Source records
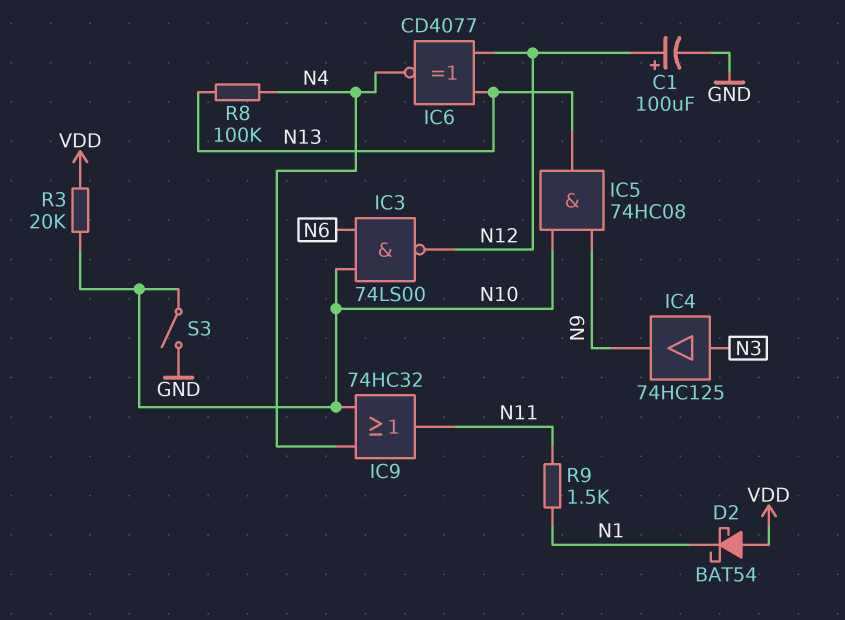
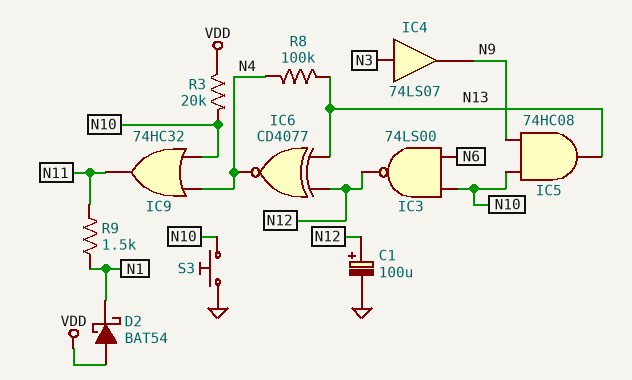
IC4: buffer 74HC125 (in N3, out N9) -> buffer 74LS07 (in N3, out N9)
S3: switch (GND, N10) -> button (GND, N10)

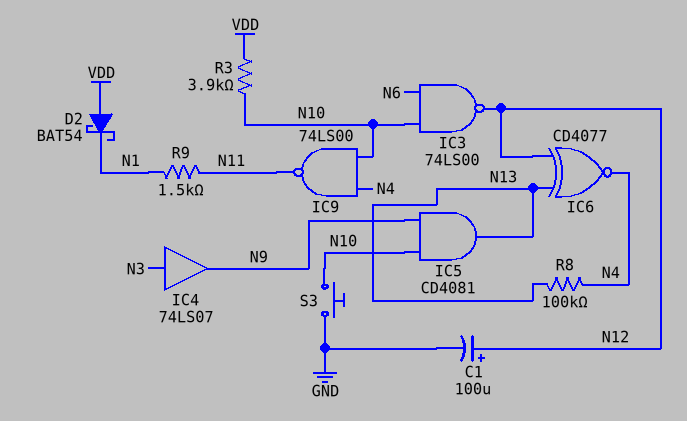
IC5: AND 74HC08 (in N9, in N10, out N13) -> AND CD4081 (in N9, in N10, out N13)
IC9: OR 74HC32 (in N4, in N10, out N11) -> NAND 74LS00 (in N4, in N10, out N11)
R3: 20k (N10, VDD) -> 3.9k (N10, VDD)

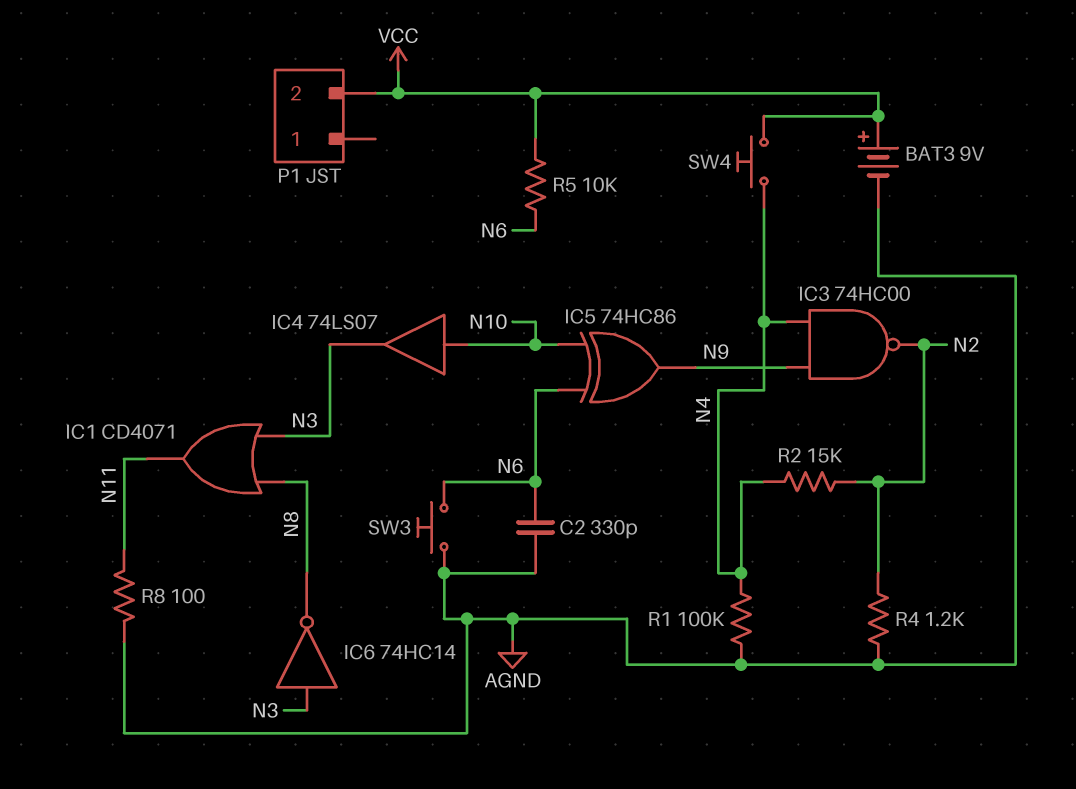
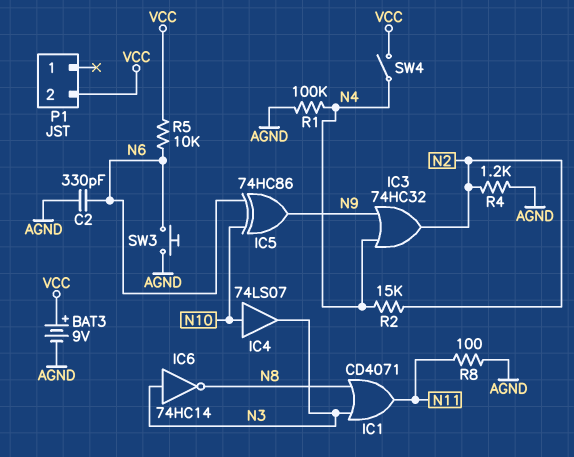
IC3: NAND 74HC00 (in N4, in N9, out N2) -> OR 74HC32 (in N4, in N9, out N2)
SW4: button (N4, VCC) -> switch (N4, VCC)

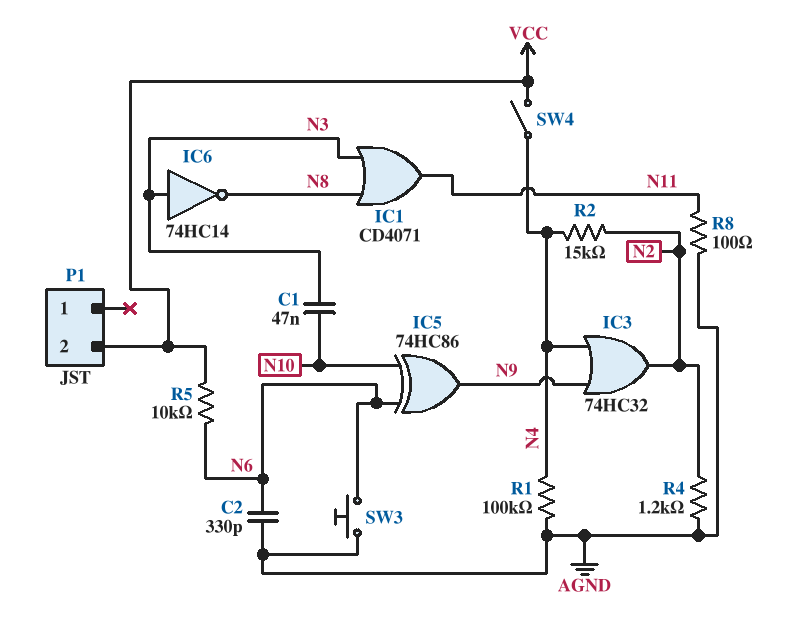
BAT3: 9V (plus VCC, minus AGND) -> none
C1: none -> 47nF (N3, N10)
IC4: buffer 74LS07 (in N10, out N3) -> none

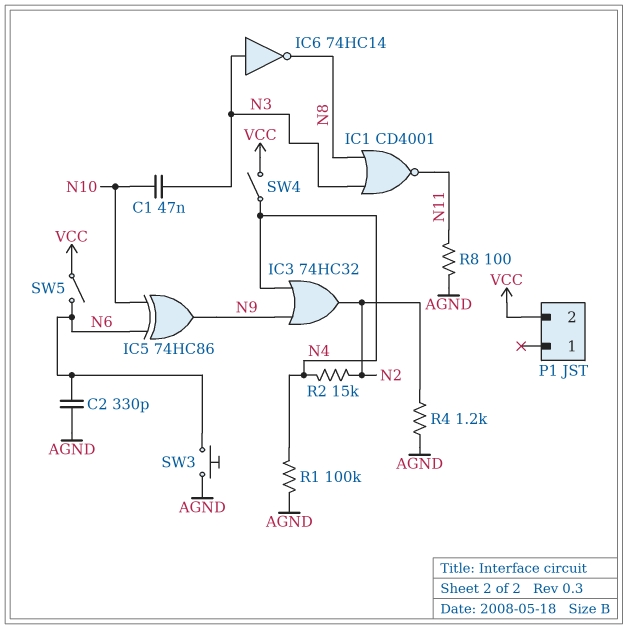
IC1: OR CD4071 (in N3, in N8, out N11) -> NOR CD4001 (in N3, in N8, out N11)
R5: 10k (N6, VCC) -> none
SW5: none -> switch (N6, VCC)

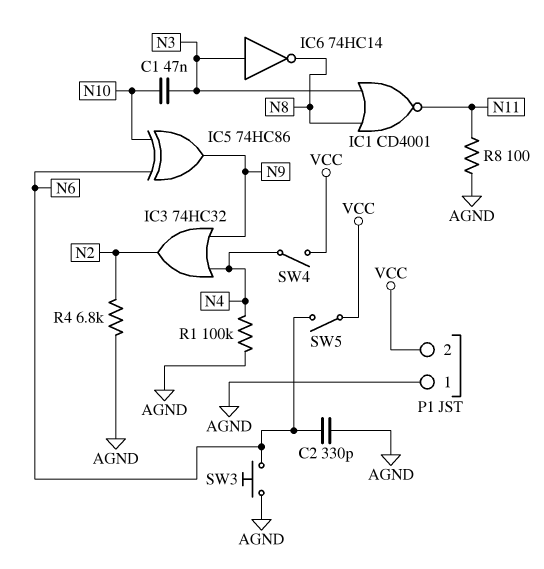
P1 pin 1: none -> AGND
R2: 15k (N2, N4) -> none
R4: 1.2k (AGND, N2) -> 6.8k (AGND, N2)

* * *

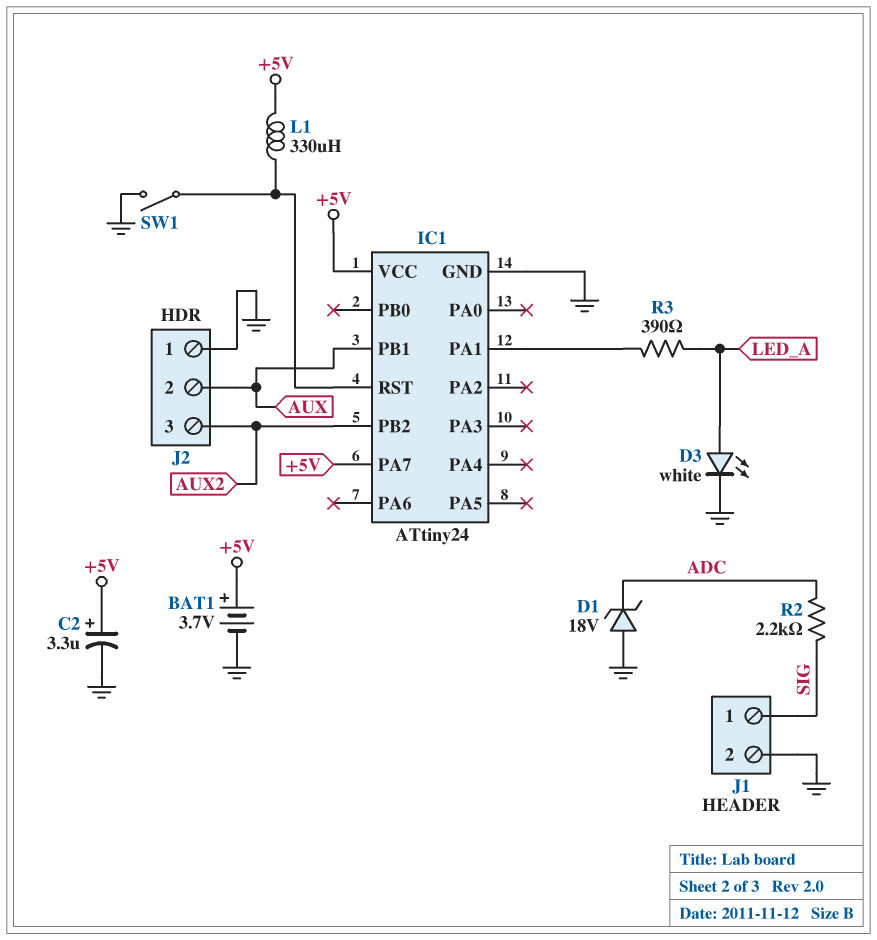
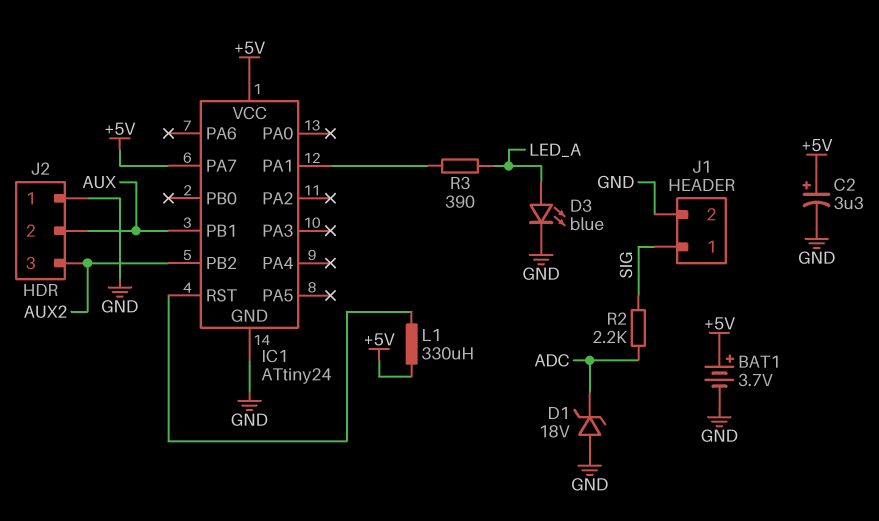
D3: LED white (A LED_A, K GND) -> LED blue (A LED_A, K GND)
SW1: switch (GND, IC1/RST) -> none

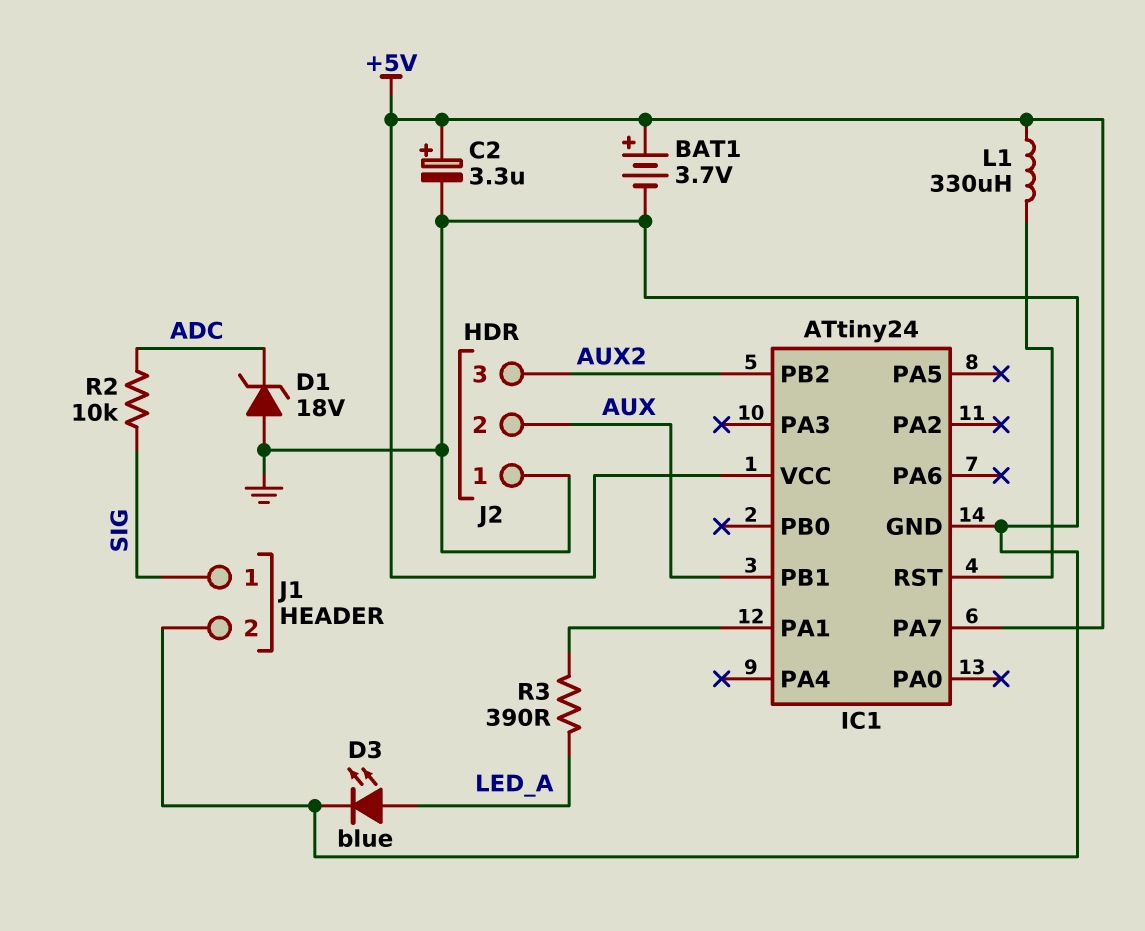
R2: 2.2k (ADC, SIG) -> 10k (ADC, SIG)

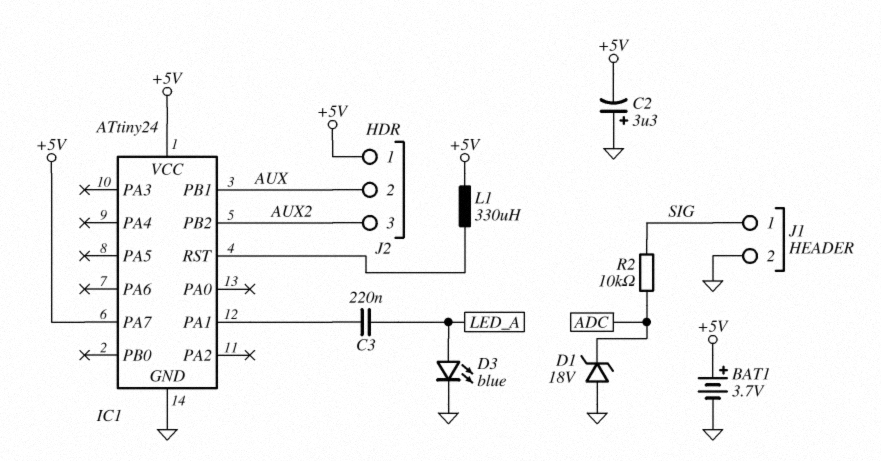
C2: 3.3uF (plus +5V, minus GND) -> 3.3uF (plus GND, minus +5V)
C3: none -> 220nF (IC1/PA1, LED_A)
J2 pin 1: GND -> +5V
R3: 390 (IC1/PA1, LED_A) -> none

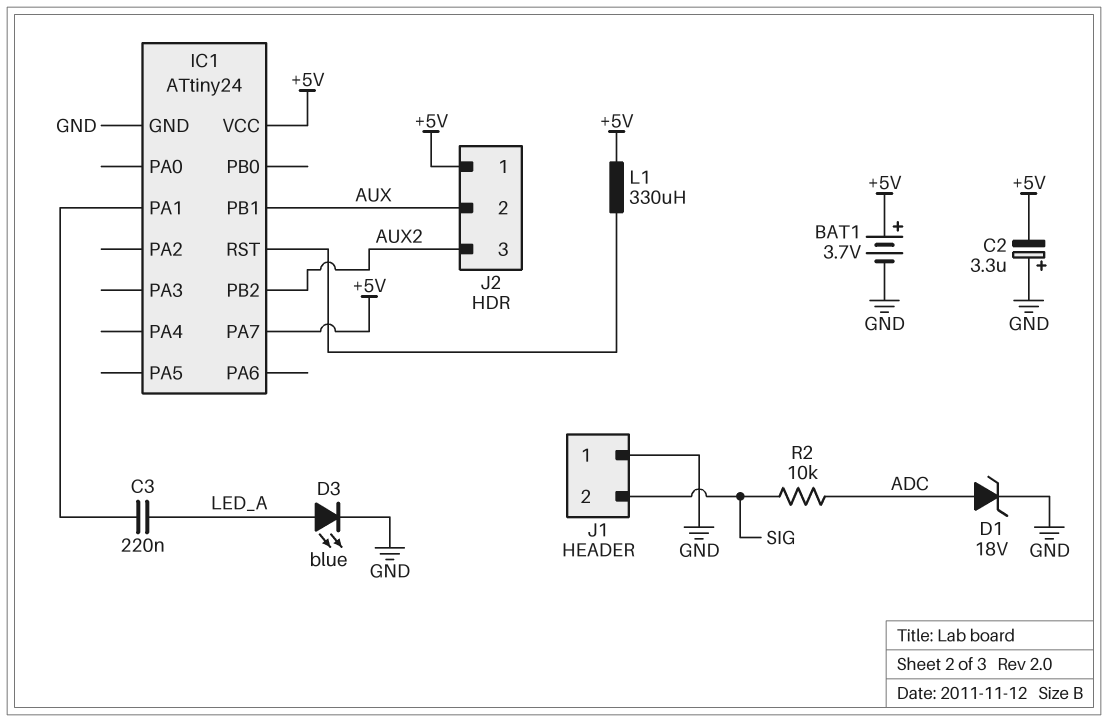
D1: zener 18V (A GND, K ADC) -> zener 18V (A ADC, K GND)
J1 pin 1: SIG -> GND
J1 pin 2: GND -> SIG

* * *

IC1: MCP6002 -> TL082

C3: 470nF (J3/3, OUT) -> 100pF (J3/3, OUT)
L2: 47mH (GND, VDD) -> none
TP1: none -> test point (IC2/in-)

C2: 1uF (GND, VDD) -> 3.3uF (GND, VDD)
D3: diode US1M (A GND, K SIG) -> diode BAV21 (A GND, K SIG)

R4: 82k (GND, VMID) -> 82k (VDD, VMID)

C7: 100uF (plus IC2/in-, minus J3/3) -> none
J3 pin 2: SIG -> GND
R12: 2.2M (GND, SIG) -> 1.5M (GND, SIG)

# YOUR ASSIGNMENT:
Those lines of the records above that run from the one containing "IC4: buffer 74HC125" through the one containing "R4: 1.2k (AGND, N2) -> 6.8k (AGND, N2)" should be returned exactly, with no pictures among them.

# SOLUTION FOR THIS TASK:
IC4: buffer 74HC125 (in N3, out N9) -> buffer 74LS07 (in N3, out N9)
S3: switch (GND, N10) -> button (GND, N10)

IC5: AND 74HC08 (in N9, in N10, out N13) -> AND CD4081 (in N9, in N10, out N13)
IC9: OR 74HC32 (in N4, in N10, out N11) -> NAND 74LS00 (in N4, in N10, out N11)
R3: 20k (N10, VDD) -> 3.9k (N10, VDD)

IC3: NAND 74HC00 (in N4, in N9, out N2) -> OR 74HC32 (in N4, in N9, out N2)
SW4: button (N4, VCC) -> switch (N4, VCC)

BAT3: 9V (plus VCC, minus AGND) -> none
C1: none -> 47nF (N3, N10)
IC4: buffer 74LS07 (in N10, out N3) -> none

IC1: OR CD4071 (in N3, in N8, out N11) -> NOR CD4001 (in N3, in N8, out N11)
R5: 10k (N6, VCC) -> none
SW5: none -> switch (N6, VCC)

P1 pin 1: none -> AGND
R2: 15k (N2, N4) -> none
R4: 1.2k (AGND, N2) -> 6.8k (AGND, N2)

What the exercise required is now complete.